§ Directions for this task
Without reproducing any picture, copy the records word for word.

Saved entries
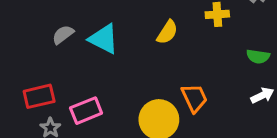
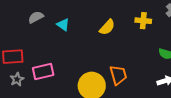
cyan triangle: (104, 39) -> (63, 25), size x0.6

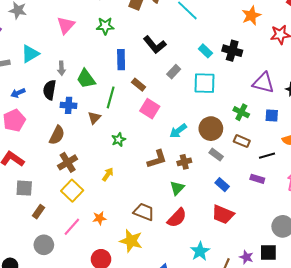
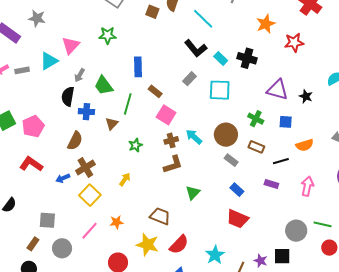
pink triangle: (66, 25) -> (71, 45), moved
green star: (105, 26) -> (108, 35), moved
black L-shape: (155, 45) -> (196, 48), moved
gray arrow: (61, 68) -> (80, 75), turned 32
blue arrow: (18, 93) -> (63, 178), moved
cyan arrow: (178, 131) -> (194, 137), turned 78
brown cross: (184, 162) -> (171, 140), moved
gray square: (24, 188) -> (47, 220), moved
brown rectangle: (38, 212) -> (33, 244), moved
red semicircle: (177, 218) -> (179, 245), moved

§ Solution below
cyan triangle: (104, 39) -> (63, 25), size x0.6

pink triangle: (66, 25) -> (71, 45), moved
green star: (105, 26) -> (108, 35), moved
black L-shape: (155, 45) -> (196, 48), moved
gray arrow: (61, 68) -> (80, 75), turned 32
blue arrow: (18, 93) -> (63, 178), moved
cyan arrow: (178, 131) -> (194, 137), turned 78
brown cross: (184, 162) -> (171, 140), moved
gray square: (24, 188) -> (47, 220), moved
brown rectangle: (38, 212) -> (33, 244), moved
red semicircle: (177, 218) -> (179, 245), moved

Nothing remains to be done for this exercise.